(TRY IT): Return nothing except the lines from the one that contains "(204, 346) = (272, 234): none -> brown cup" through the end of the material below, each exactly as given.

(PROVIDED DATA):
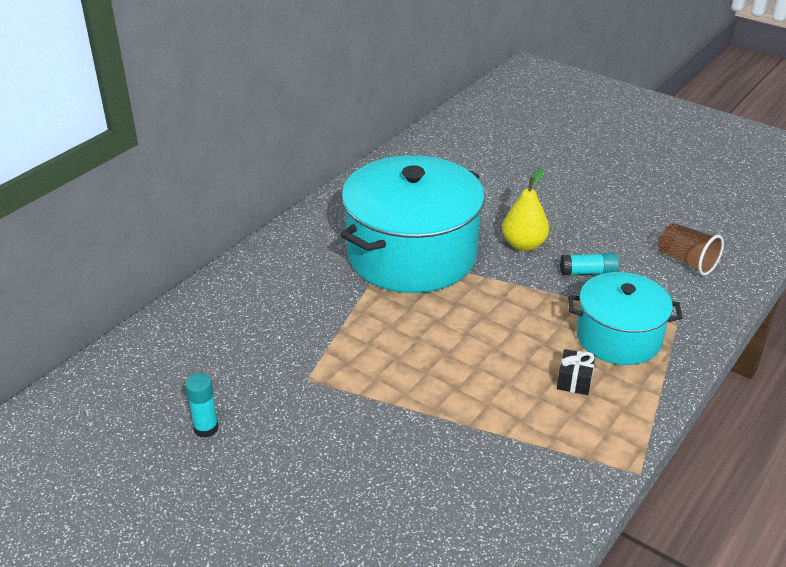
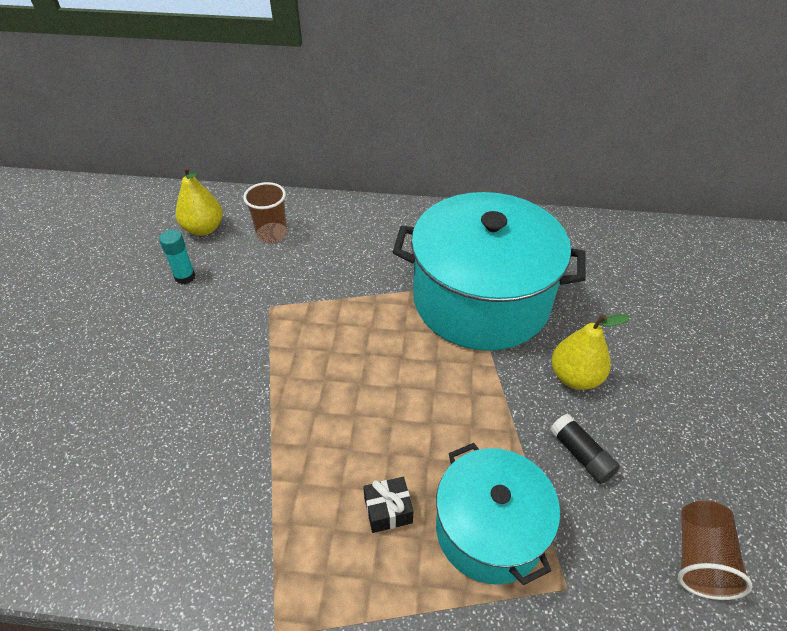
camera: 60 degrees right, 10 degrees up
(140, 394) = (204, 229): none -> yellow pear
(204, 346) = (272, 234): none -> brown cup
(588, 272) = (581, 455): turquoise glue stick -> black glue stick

(WRITTEN RESPONSE):
(204, 346) = (272, 234): none -> brown cup
(588, 272) = (581, 455): turquoise glue stick -> black glue stick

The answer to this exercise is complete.